==== Data to examine ====

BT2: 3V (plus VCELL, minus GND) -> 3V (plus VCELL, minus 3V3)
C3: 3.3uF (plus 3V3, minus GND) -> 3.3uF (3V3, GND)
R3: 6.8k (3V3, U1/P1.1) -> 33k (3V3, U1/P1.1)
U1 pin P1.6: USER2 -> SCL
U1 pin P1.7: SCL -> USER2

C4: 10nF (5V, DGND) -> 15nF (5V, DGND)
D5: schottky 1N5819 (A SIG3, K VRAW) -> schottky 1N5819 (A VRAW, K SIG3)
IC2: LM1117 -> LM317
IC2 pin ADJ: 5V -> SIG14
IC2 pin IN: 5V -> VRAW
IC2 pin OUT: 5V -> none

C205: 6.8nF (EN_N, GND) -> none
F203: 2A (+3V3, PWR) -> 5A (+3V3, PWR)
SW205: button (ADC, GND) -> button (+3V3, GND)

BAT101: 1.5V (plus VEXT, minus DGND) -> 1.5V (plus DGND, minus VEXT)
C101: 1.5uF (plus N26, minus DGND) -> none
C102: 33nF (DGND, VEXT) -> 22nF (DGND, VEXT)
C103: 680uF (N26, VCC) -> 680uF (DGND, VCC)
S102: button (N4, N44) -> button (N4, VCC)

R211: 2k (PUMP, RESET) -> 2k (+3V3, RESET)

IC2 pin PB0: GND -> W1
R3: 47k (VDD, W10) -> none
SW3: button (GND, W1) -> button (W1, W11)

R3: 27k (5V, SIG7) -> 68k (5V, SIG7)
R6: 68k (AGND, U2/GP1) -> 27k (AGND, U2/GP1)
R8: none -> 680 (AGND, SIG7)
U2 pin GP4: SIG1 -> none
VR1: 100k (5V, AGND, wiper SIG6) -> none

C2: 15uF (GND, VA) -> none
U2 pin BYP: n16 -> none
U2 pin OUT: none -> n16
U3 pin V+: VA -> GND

====

=== Task to complete ===
Give again, word for word, the records from their first line to the one with "IC2 pin ADJ: 5V -> SIG14", and leave out all else.

=== Output below ===
BT2: 3V (plus VCELL, minus GND) -> 3V (plus VCELL, minus 3V3)
C3: 3.3uF (plus 3V3, minus GND) -> 3.3uF (3V3, GND)
R3: 6.8k (3V3, U1/P1.1) -> 33k (3V3, U1/P1.1)
U1 pin P1.6: USER2 -> SCL
U1 pin P1.7: SCL -> USER2

C4: 10nF (5V, DGND) -> 15nF (5V, DGND)
D5: schottky 1N5819 (A SIG3, K VRAW) -> schottky 1N5819 (A VRAW, K SIG3)
IC2: LM1117 -> LM317
IC2 pin ADJ: 5V -> SIG14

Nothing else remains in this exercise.